■ What the exercise asks
Each line from the opening of the records that follow to the line with "The second view gained the star in brown" needs to be written out exactly. Add nothing.
Segment Start: Data to examine
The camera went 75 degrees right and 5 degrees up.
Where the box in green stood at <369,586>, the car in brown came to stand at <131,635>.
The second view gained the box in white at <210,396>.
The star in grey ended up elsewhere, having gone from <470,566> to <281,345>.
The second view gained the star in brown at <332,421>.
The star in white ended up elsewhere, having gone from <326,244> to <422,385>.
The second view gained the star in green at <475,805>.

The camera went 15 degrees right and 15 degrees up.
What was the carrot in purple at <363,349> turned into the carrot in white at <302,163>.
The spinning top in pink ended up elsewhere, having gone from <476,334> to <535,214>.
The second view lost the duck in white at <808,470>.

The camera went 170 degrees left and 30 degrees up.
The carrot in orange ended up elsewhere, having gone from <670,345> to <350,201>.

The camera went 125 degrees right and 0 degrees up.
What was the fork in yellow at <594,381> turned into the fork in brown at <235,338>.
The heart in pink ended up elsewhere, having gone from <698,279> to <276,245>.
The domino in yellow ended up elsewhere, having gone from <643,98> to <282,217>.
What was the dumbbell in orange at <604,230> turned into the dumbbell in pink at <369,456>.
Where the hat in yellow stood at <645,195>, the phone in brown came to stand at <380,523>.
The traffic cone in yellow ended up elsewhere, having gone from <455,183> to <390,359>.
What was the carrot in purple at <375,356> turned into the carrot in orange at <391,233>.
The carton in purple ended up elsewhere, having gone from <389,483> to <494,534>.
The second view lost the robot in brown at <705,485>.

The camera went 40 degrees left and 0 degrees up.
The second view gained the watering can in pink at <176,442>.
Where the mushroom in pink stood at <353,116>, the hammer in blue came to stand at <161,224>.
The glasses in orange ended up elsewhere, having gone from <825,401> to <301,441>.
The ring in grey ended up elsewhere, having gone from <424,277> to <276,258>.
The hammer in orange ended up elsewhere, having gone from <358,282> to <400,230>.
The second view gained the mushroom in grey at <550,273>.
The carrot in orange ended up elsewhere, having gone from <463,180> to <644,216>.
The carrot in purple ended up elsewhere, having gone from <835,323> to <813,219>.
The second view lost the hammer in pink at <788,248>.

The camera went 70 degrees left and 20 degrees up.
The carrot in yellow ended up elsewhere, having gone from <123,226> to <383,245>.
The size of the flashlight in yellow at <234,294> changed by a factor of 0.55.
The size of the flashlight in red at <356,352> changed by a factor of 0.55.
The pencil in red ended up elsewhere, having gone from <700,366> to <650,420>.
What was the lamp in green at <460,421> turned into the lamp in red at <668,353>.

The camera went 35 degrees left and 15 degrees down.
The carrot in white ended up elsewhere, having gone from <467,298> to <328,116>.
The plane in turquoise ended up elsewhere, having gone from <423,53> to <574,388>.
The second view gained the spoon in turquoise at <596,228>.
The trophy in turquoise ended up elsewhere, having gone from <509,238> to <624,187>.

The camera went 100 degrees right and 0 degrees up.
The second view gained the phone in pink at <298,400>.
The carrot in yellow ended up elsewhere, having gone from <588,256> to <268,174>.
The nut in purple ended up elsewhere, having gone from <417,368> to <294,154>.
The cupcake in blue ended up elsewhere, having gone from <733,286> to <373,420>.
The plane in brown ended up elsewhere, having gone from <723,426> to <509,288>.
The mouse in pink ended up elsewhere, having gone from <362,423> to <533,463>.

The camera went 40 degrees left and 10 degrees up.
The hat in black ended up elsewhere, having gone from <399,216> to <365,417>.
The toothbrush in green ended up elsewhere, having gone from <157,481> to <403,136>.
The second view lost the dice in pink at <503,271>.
Segment End: Data to examine
■ Completed task
The camera went 75 degrees right and 5 degrees up.
Where the box in green stood at <369,586>, the car in brown came to stand at <131,635>.
The second view gained the box in white at <210,396>.
The star in grey ended up elsewhere, having gone from <470,566> to <281,345>.
The second view gained the star in brown at <332,421>.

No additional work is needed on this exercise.